WHAT IS REQUIRED. In the records below, the line with "camera: 45 degrees left, 0 degrees up" opens the range and the line with "none -> green fish [131,457,221,506]" closes it; print that range exactly and nothing else.

Top of EXERCISE MATERIAL

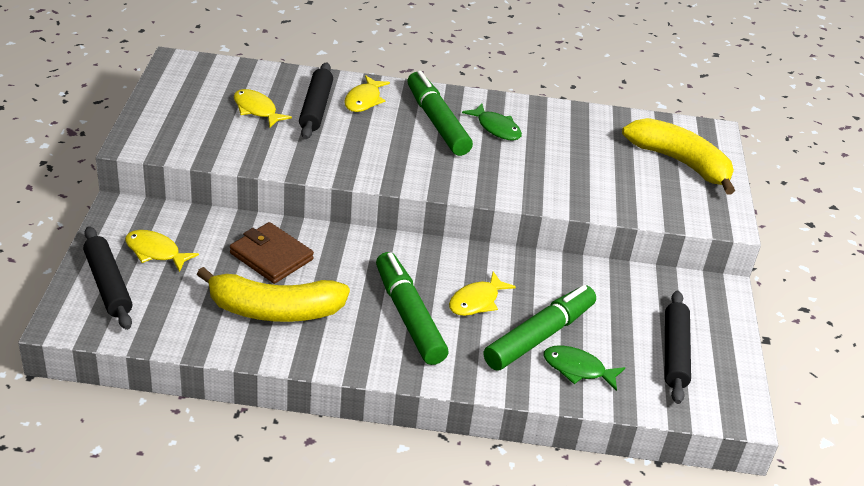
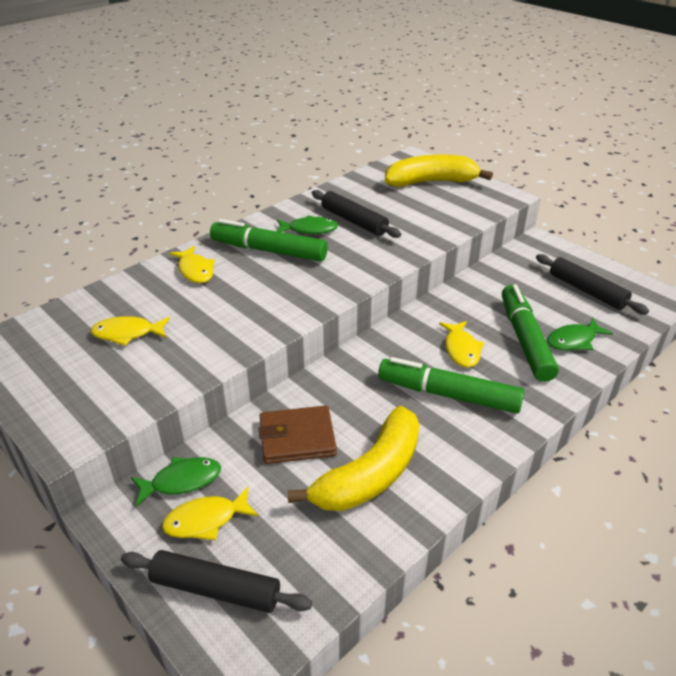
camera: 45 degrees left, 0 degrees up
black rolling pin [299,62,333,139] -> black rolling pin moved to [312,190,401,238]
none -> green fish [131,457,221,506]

Bottom of EXERCISE MATERIAL
Top of EXERCISE MATERIAL

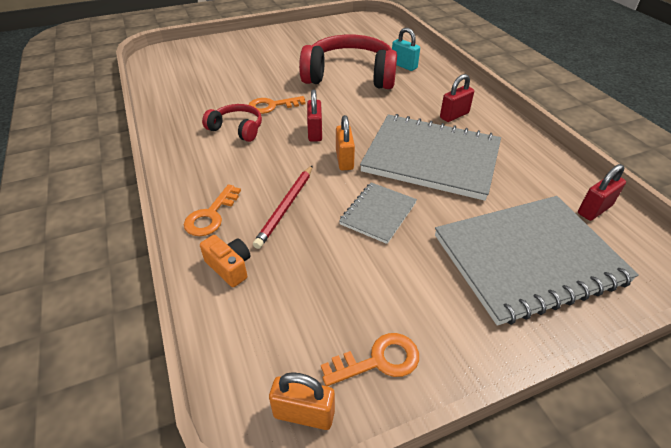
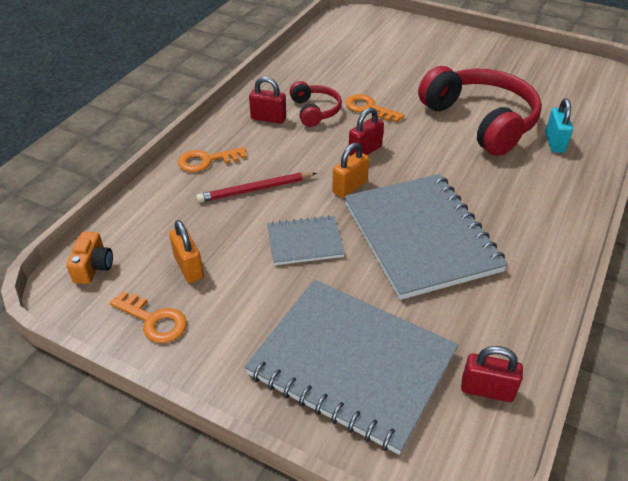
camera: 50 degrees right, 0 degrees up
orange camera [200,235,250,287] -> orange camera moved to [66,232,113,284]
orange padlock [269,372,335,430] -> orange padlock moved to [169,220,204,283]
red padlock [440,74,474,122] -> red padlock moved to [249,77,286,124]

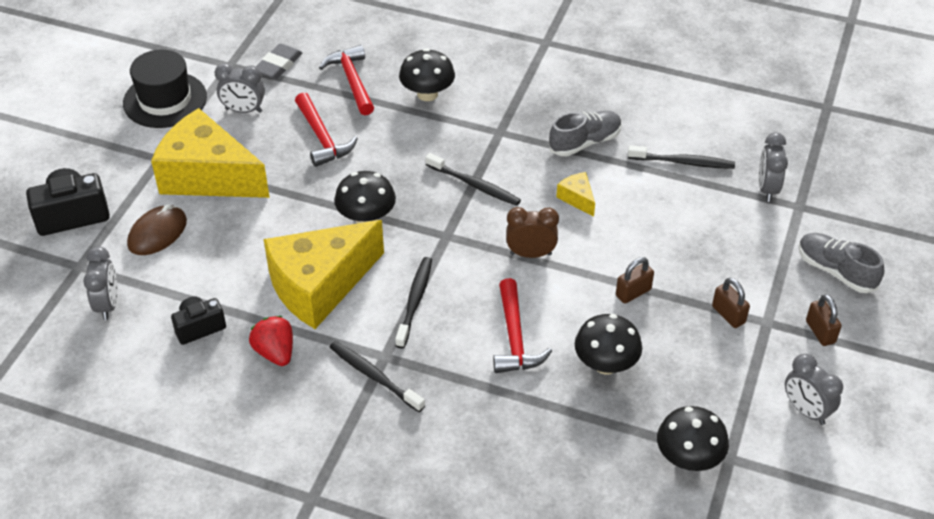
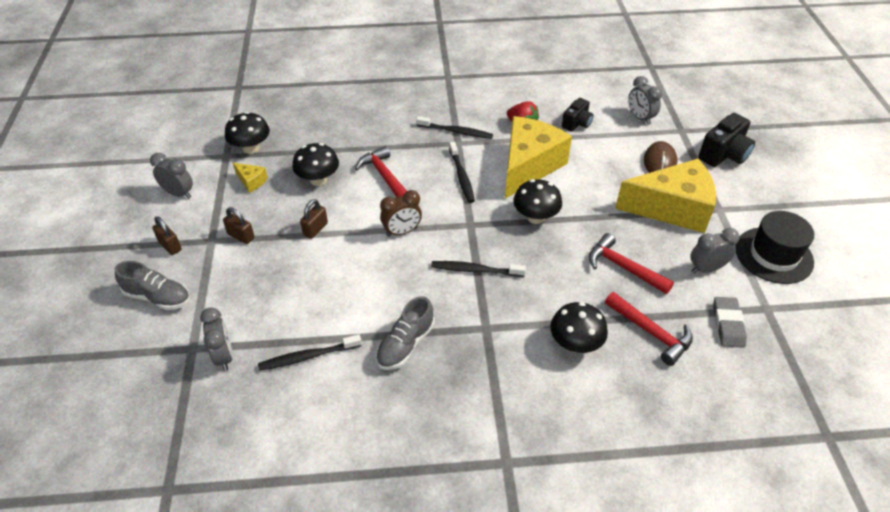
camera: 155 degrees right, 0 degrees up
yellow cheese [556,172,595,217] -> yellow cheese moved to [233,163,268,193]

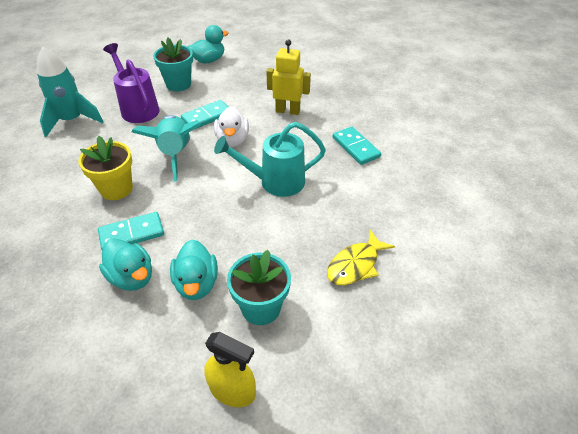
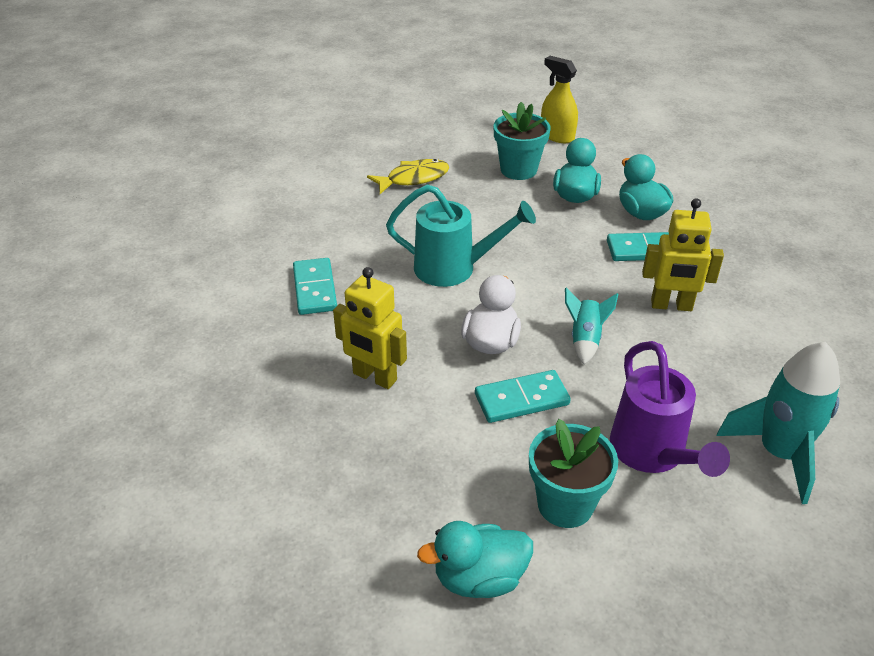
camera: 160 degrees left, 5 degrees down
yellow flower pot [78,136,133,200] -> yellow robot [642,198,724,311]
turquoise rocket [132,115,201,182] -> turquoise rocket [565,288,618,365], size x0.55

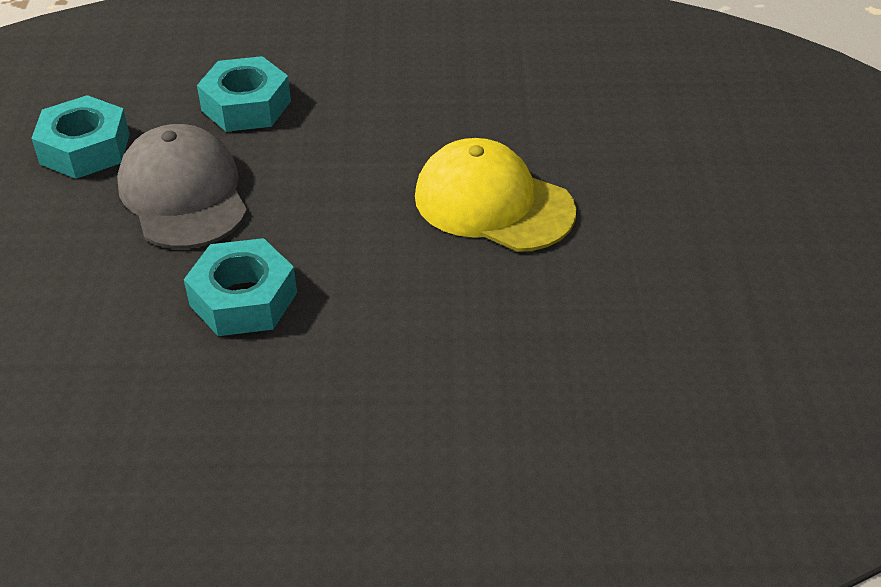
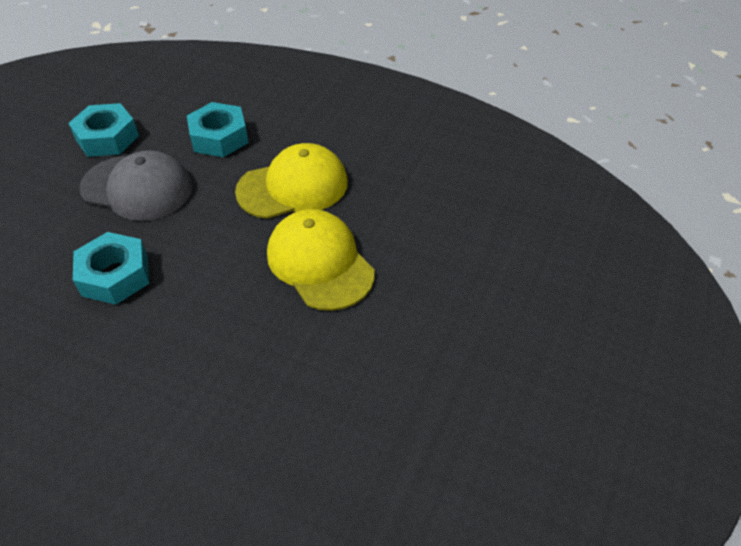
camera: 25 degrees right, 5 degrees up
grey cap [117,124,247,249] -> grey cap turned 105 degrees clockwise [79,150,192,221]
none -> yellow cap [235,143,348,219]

Bottom of EXERCISE MATERIAL

RESULT.
camera: 45 degrees left, 0 degrees up
black rolling pin [299,62,333,139] -> black rolling pin moved to [312,190,401,238]
none -> green fish [131,457,221,506]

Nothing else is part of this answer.